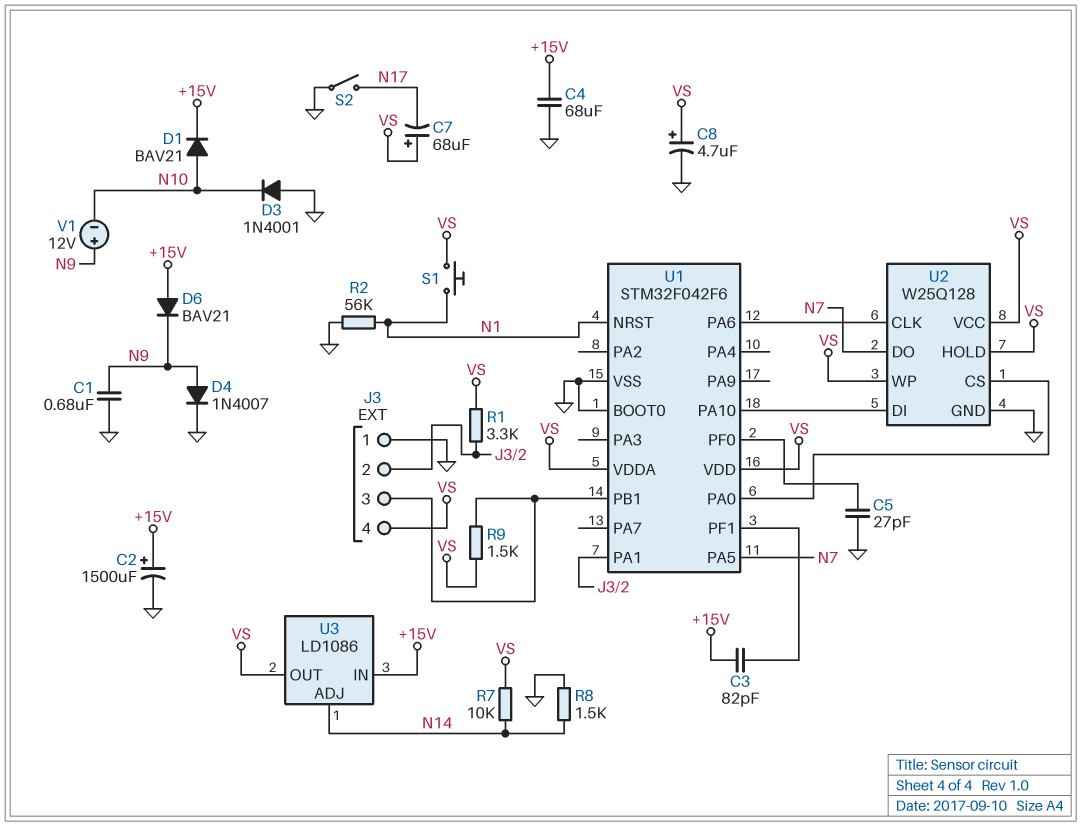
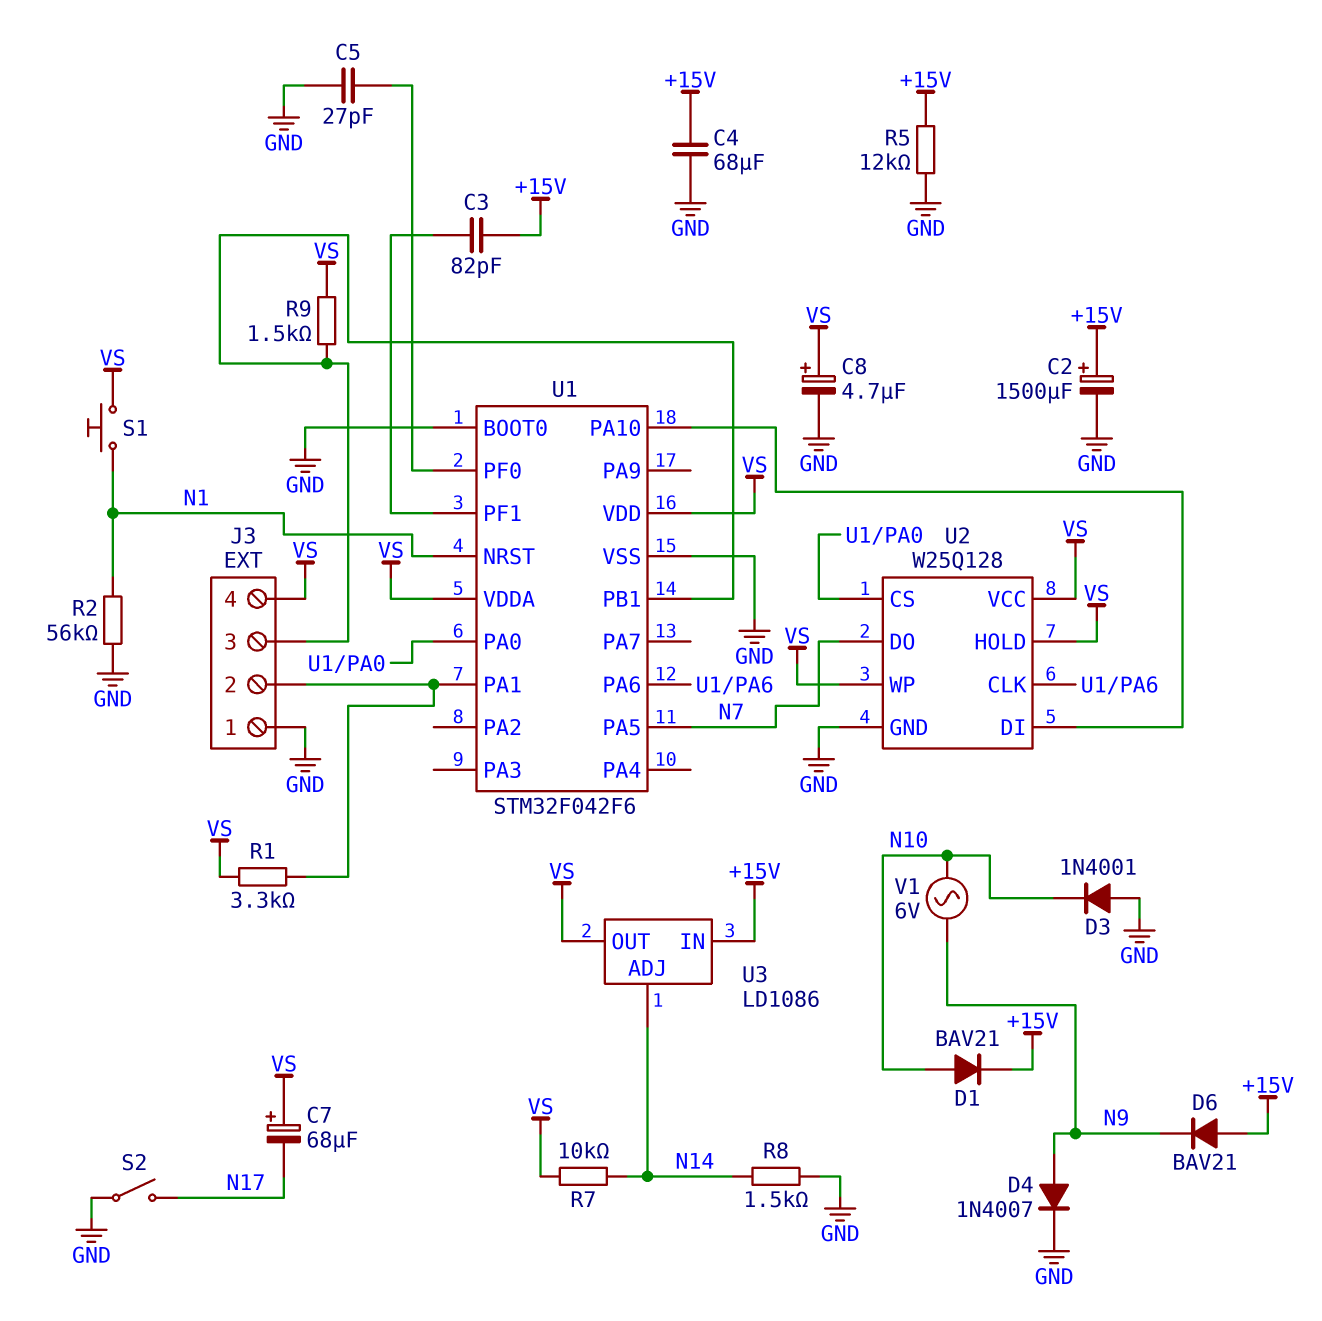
C1: 680nF (GND, N9) -> none
R5: none -> 12k (+15V, GND)
V1: 12V (plus N9, minus N10) -> AC 6V (N9, N10)

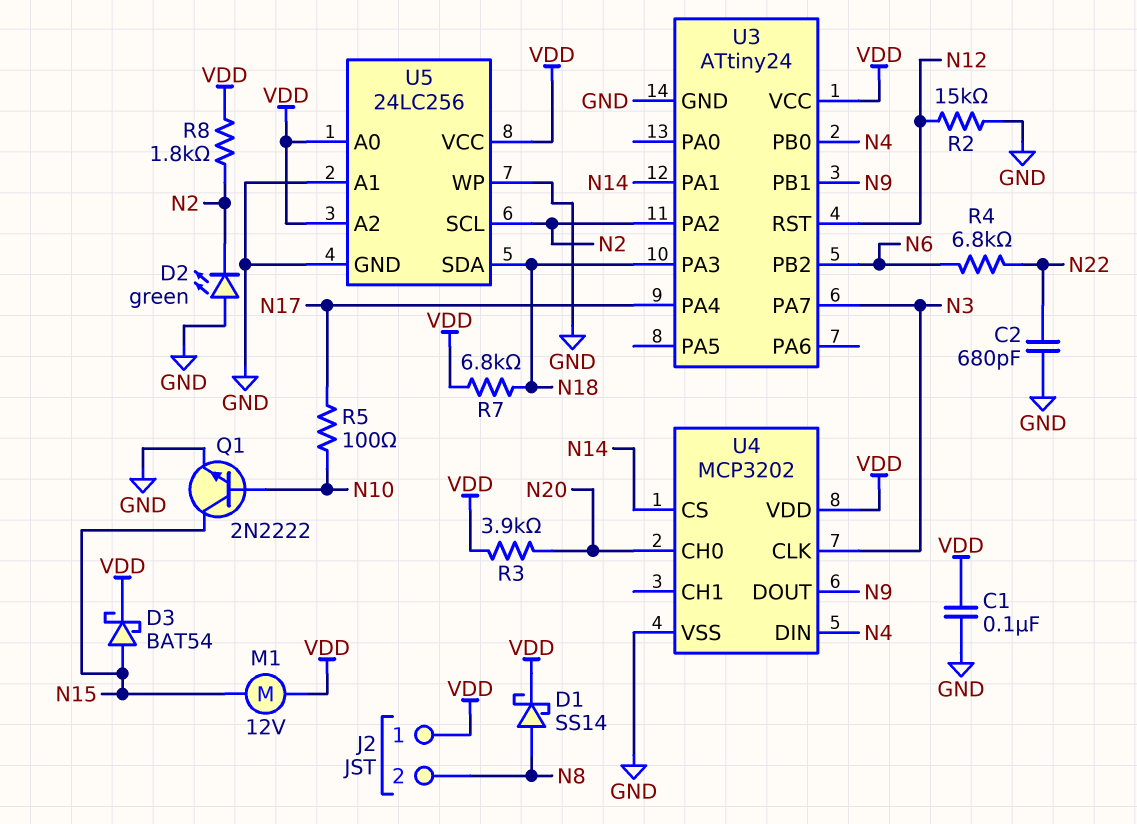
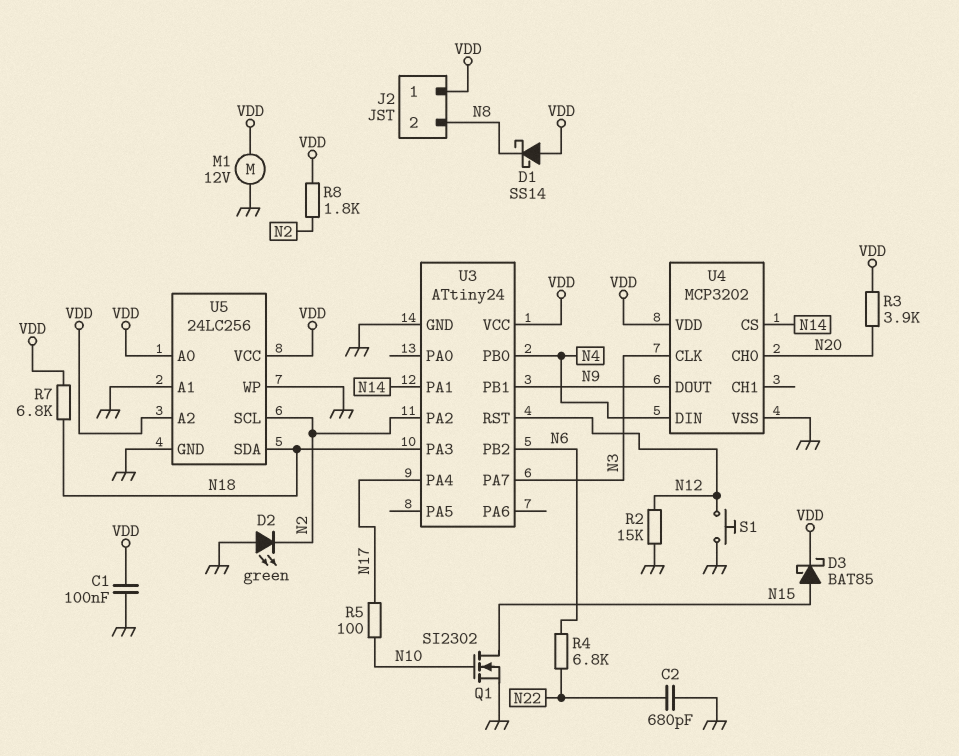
D1: schottky SS14 (A N8, K VDD) -> schottky SS14 (A VDD, K N8)
D3: schottky BAT54 (A N15, K VDD) -> schottky BAT85 (A N15, K VDD)
M1: motor 12V (N15, VDD) -> motor 12V (GND, VDD)
Q1: NPN 2N2222 (B N10, C N15, E GND) -> NMOS SI2302 (G N10, D N15, S GND)
S1: none -> button (GND, N12)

::::::::::

Copy out every line of the listing that includes the string "schottky".

* ANSWER BOX
D1: schottky SS14 (A N8, K VDD) -> schottky SS14 (A VDD, K N8)
D3: schottky BAT54 (A N15, K VDD) -> schottky BAT85 (A N15, K VDD)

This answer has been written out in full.